START Provided material
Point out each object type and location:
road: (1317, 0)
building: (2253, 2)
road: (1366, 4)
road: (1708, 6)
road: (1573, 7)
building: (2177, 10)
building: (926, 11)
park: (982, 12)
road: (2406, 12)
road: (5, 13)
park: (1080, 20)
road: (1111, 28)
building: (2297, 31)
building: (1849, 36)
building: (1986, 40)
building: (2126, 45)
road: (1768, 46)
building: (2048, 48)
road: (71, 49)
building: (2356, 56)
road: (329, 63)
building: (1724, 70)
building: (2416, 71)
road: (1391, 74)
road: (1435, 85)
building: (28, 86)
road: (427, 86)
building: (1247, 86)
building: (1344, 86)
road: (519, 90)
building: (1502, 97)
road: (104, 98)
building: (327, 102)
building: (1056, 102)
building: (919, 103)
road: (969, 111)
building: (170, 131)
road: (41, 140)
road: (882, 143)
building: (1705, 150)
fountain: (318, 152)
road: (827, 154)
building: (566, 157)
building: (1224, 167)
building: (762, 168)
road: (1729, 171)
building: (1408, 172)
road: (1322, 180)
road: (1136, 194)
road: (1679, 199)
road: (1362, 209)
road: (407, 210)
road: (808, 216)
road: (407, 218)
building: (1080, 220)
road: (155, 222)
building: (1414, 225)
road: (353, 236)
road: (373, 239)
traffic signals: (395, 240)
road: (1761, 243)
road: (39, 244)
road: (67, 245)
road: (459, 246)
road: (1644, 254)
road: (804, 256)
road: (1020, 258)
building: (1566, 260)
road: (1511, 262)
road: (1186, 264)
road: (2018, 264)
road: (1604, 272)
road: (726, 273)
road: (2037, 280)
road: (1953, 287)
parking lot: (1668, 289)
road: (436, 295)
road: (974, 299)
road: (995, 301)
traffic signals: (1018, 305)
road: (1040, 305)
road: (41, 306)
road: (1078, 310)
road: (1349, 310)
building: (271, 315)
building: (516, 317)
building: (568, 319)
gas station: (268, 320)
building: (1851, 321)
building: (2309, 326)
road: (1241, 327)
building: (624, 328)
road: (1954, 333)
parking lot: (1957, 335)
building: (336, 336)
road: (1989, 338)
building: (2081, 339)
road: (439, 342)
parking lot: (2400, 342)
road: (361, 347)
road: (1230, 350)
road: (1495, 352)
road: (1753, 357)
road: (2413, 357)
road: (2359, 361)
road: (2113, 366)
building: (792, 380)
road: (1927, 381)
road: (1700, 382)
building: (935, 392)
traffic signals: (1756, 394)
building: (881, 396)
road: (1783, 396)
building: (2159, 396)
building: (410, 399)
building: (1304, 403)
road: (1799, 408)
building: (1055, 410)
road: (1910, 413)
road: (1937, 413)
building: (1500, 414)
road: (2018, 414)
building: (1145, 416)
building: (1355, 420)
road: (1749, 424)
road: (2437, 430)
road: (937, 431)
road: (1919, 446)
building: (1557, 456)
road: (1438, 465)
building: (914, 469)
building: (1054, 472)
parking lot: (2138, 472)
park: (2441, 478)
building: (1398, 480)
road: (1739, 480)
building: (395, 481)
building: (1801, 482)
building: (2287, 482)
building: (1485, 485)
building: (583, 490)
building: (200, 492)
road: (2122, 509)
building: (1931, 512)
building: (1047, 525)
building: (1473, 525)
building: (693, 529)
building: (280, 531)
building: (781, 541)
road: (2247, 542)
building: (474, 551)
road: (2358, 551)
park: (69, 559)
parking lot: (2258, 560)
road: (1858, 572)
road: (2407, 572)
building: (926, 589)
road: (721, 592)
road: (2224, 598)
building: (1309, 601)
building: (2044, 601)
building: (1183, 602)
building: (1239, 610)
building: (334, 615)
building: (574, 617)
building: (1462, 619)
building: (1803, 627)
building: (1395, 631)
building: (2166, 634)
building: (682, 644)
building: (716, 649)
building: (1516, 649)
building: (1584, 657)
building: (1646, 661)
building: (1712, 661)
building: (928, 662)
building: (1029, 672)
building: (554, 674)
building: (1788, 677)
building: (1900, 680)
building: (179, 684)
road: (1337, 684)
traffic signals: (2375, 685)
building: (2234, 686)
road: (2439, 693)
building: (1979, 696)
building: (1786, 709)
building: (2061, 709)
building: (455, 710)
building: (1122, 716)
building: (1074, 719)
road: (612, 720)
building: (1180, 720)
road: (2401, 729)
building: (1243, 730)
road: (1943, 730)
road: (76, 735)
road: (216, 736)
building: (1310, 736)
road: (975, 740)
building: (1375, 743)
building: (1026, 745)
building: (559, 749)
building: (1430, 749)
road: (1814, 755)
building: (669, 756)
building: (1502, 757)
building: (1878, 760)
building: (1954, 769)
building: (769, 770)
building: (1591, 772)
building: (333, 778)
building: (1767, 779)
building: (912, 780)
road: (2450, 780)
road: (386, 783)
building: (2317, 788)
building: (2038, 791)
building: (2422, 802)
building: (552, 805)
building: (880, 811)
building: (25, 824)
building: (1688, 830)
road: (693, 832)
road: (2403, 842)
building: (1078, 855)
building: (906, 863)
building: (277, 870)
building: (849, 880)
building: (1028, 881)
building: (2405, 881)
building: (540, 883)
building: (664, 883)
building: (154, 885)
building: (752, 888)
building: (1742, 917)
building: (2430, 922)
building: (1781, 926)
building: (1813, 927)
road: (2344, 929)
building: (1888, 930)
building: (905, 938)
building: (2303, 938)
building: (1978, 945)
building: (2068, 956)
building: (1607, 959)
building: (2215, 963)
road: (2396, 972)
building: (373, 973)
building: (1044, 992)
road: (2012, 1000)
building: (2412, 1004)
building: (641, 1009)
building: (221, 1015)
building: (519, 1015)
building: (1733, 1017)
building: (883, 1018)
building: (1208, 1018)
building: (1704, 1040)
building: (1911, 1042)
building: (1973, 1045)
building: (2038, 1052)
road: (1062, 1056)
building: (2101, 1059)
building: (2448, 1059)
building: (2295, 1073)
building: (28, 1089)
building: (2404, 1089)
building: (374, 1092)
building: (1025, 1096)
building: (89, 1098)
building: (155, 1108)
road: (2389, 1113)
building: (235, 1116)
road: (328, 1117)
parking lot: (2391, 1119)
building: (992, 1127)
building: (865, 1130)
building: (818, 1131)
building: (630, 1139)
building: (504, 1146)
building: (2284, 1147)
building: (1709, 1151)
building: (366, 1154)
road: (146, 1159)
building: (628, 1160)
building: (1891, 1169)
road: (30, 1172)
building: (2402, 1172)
END Provided material
* **Requirement**
Filter the listing so that only lines holding the word "traffic" remain, and copy those lines.

* **Answer to this exercise**
traffic signals: (395, 240)
traffic signals: (1018, 305)
traffic signals: (1756, 394)
traffic signals: (2375, 685)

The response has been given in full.